Your goal:
Once the lines below holding the string "DGND" are counted, give that number alone.

(Data entries)
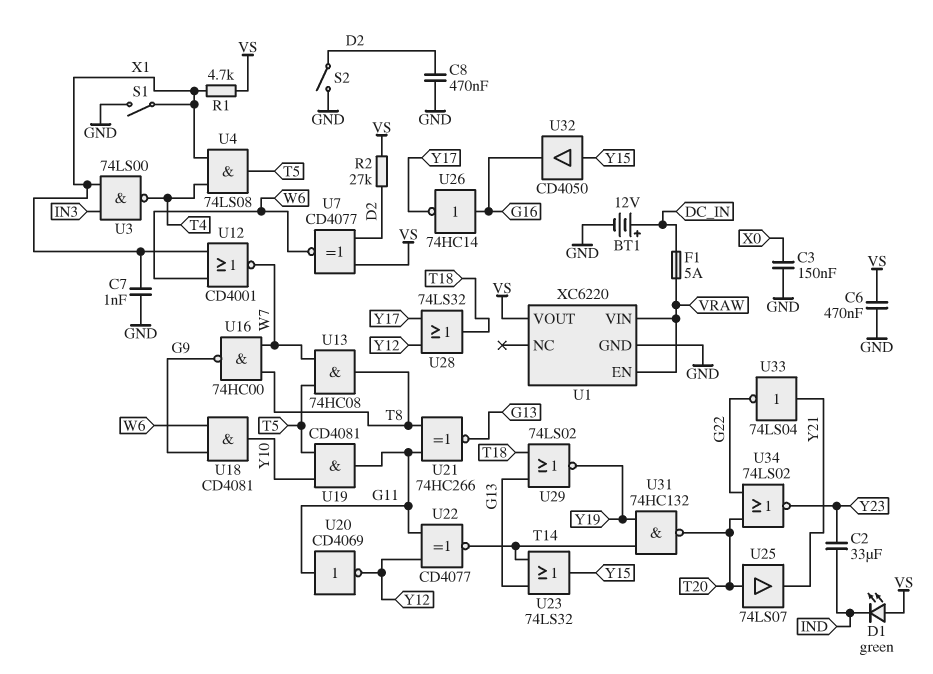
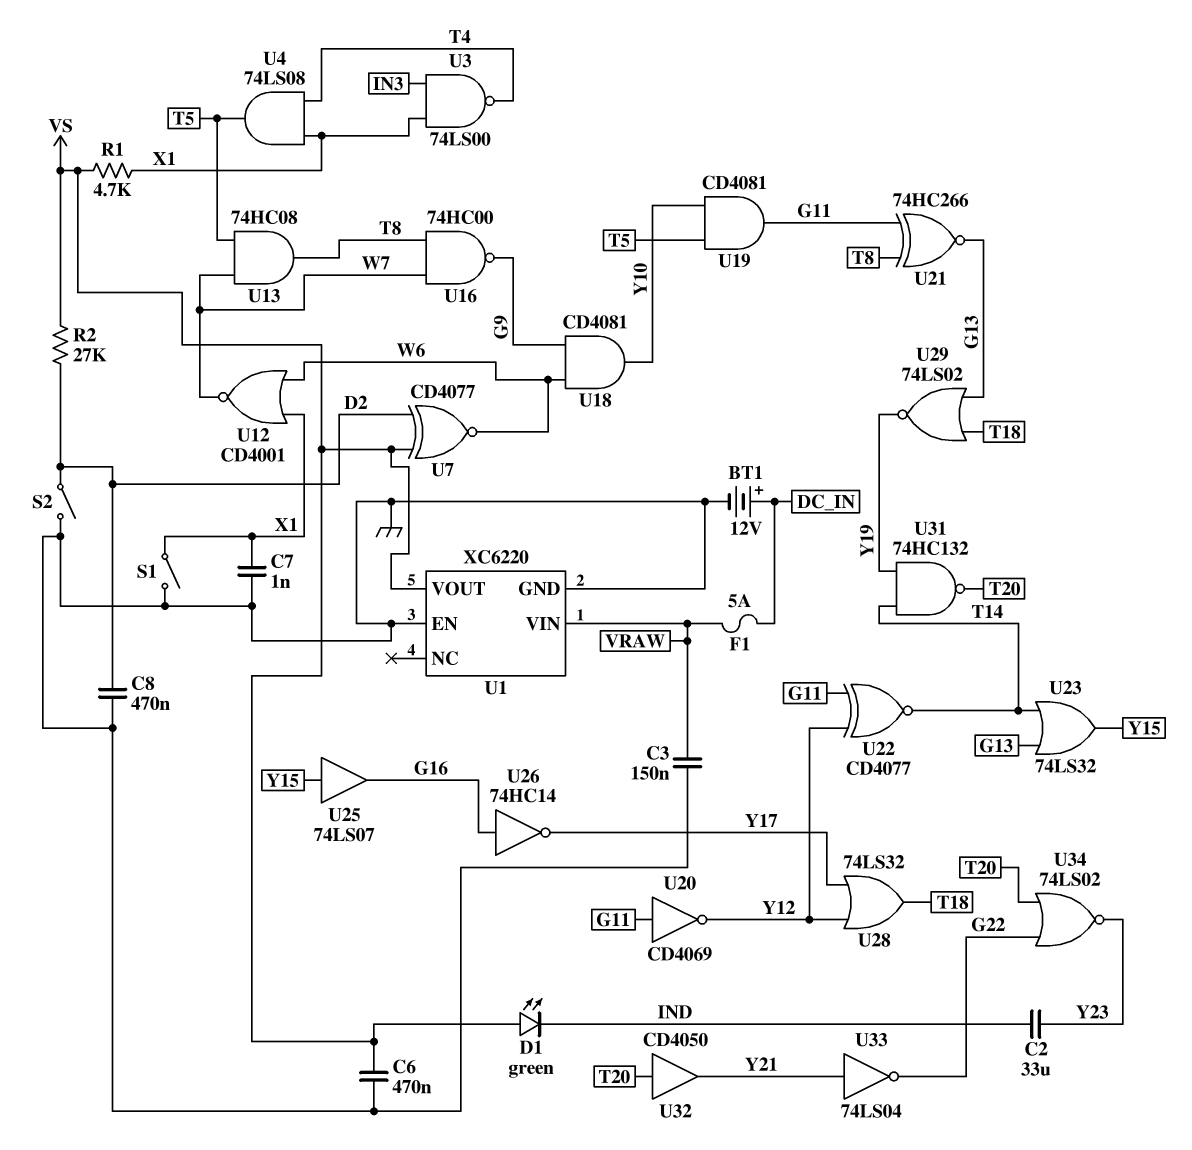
C3: 150nF (GND, X0) -> 150nF (GND, VRAW)
U1 pin EN: VRAW -> GND
U25: buffer 74LS07 (in T20, out Y21) -> buffer 74LS07 (in Y15, out G16)
U32: buffer CD4050 (in Y15, out G16) -> buffer CD4050 (in T20, out Y21)

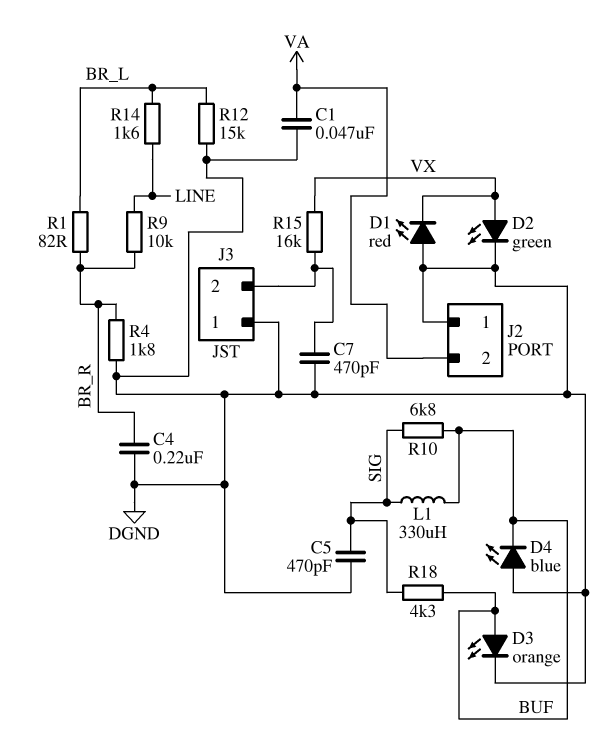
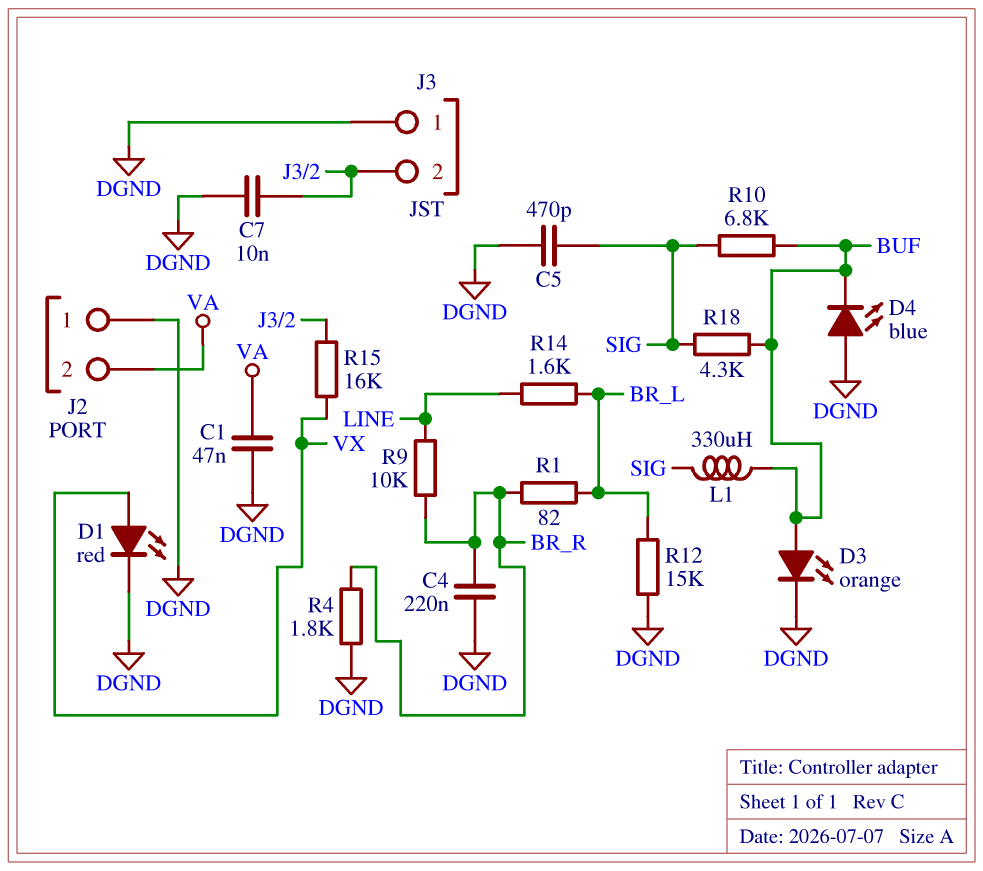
C7: 470pF (DGND, J3/2) -> 10nF (DGND, J3/2)
D1: LED red (A DGND, K VX) -> LED red (A VX, K DGND)
D2: LED green (A VX, K DGND) -> none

Answer box:
3